Source records:
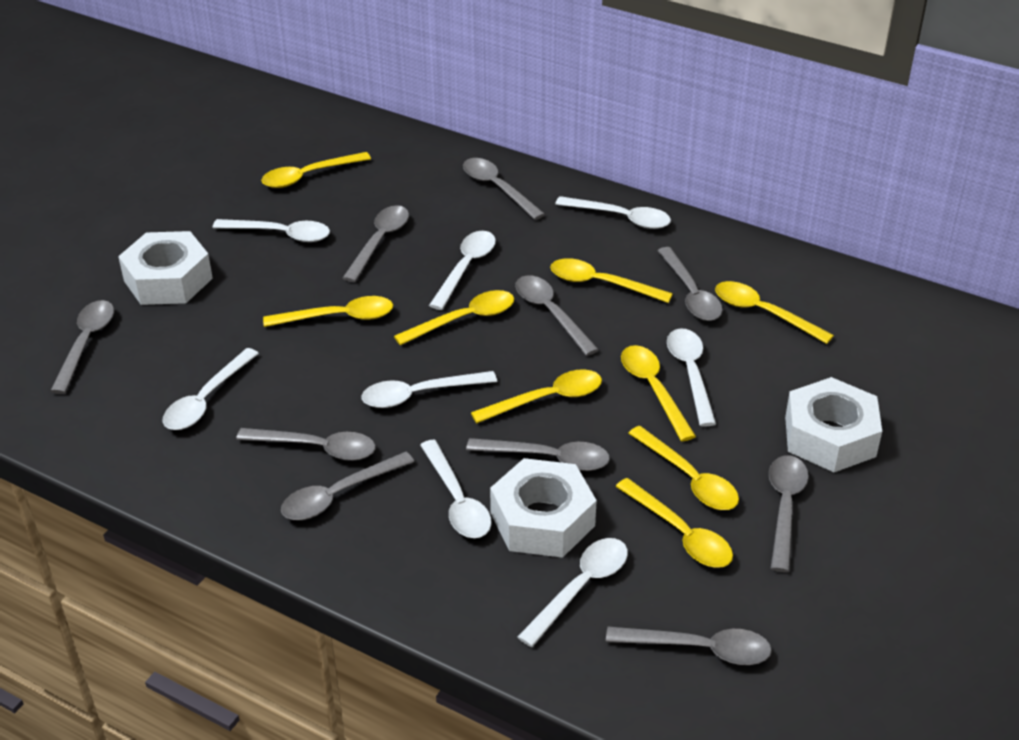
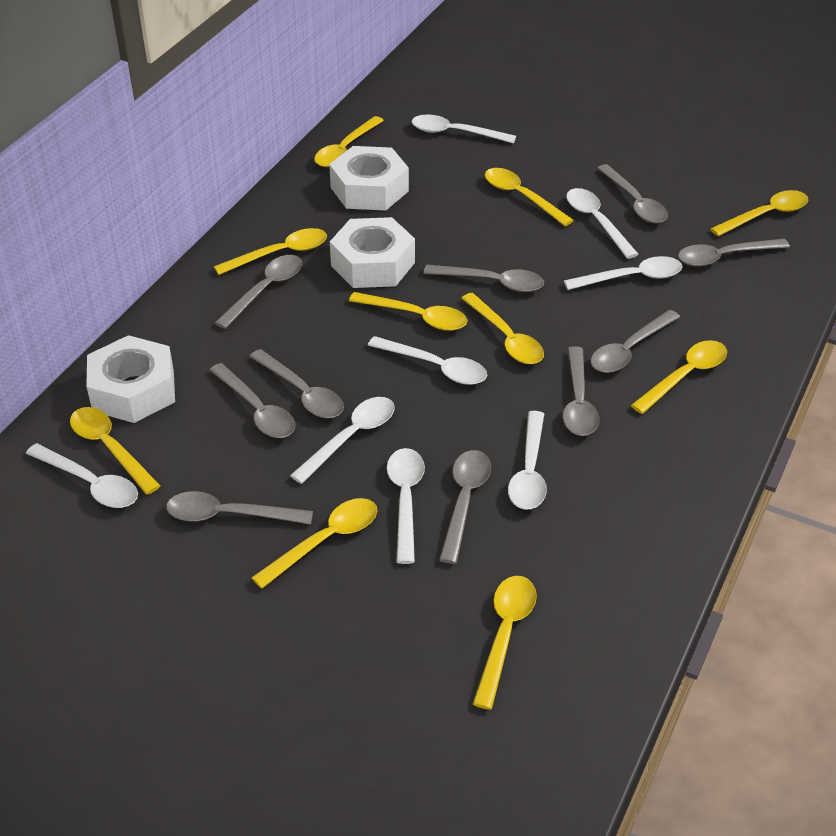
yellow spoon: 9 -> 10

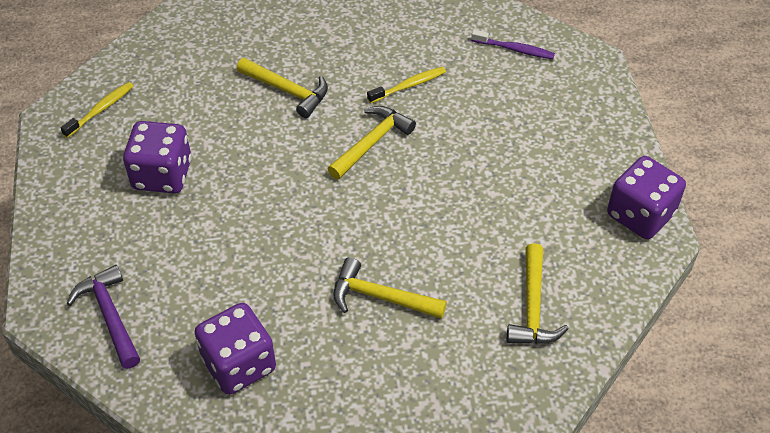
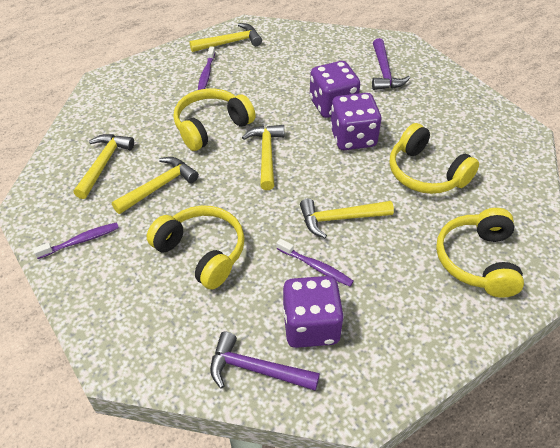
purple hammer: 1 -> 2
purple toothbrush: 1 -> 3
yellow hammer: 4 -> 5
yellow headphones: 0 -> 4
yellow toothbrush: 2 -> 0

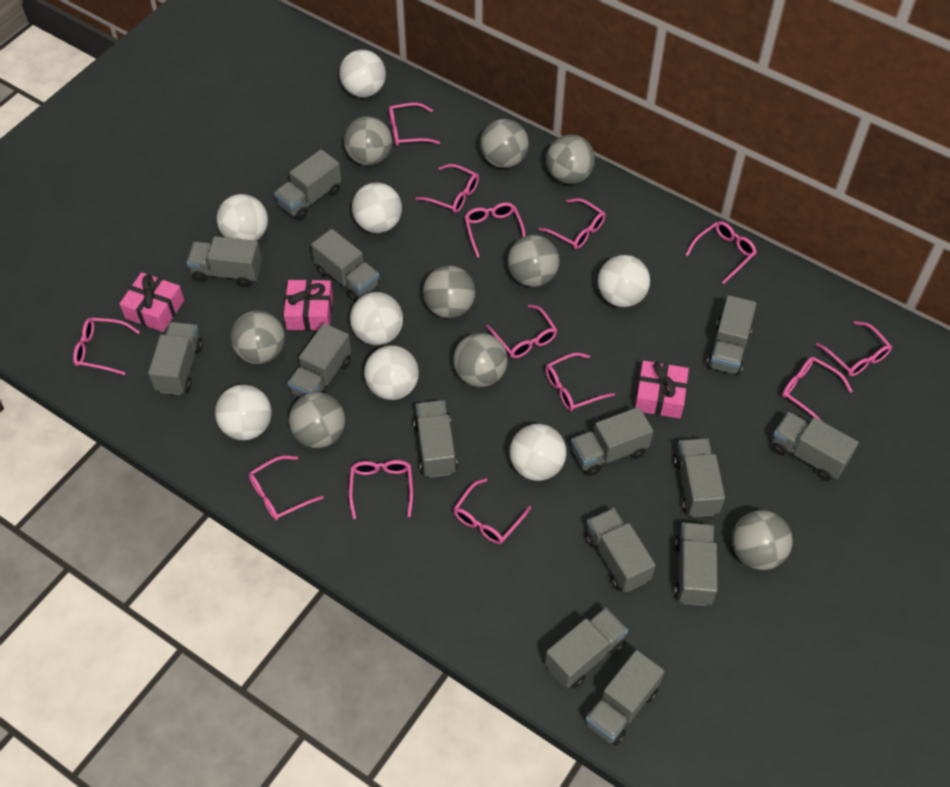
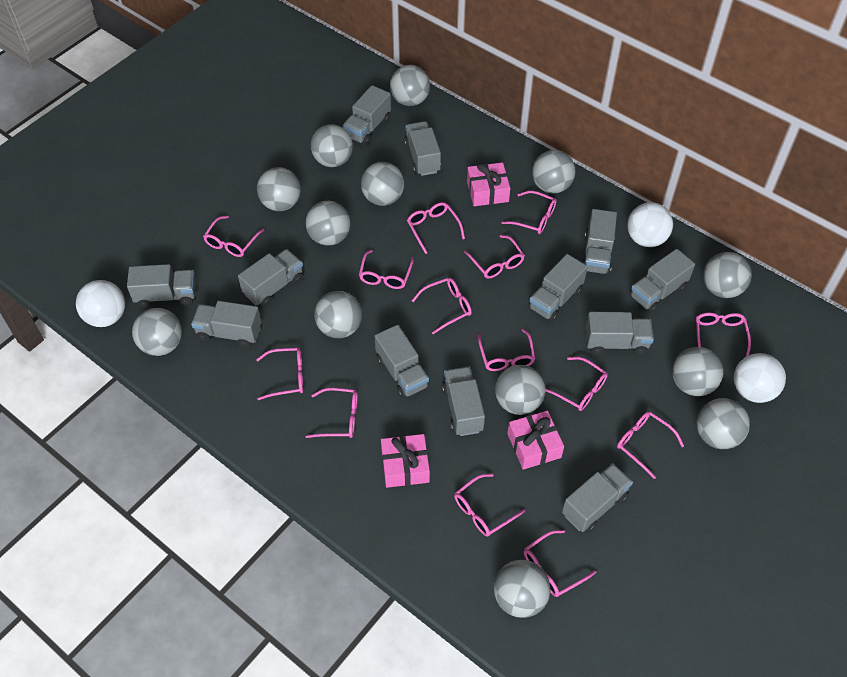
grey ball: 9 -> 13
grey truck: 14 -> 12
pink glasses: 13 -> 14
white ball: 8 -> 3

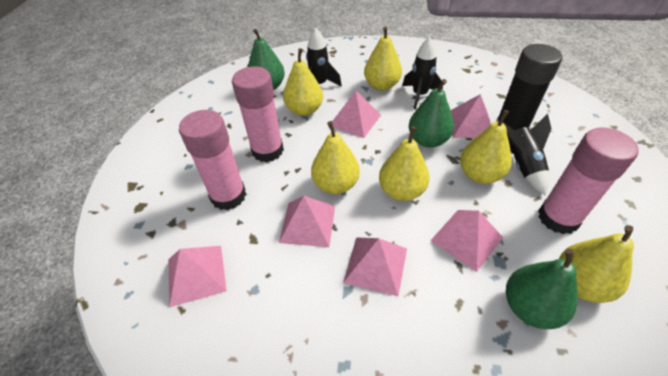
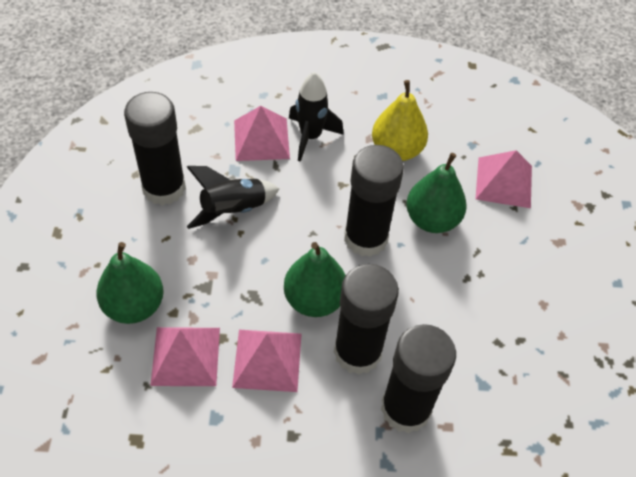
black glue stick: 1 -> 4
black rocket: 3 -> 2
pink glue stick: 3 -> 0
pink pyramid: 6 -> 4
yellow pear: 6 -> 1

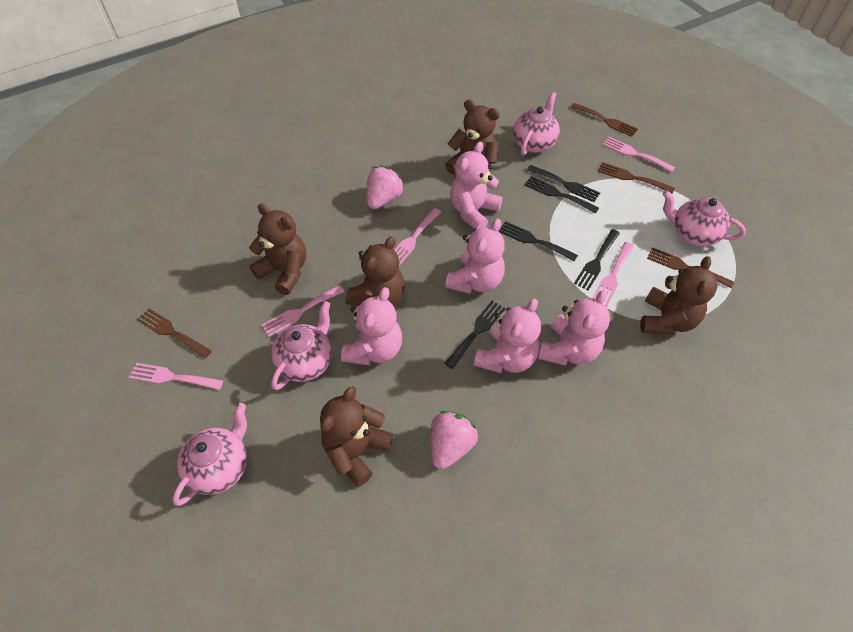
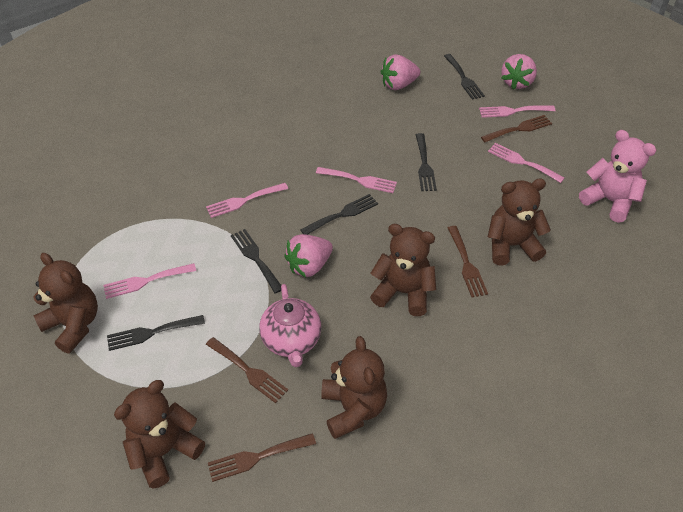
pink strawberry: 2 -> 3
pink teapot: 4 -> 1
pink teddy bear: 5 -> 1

** TASK DESCRIPTION **
Repeat each line word for word, from the one with "pink glue stick: 3 -> 0" down to the last line of the data, and keep the pictures out of it.

** WRITTEN RESPONSE **
pink glue stick: 3 -> 0
pink pyramid: 6 -> 4
yellow pear: 6 -> 1

pink strawberry: 2 -> 3
pink teapot: 4 -> 1
pink teddy bear: 5 -> 1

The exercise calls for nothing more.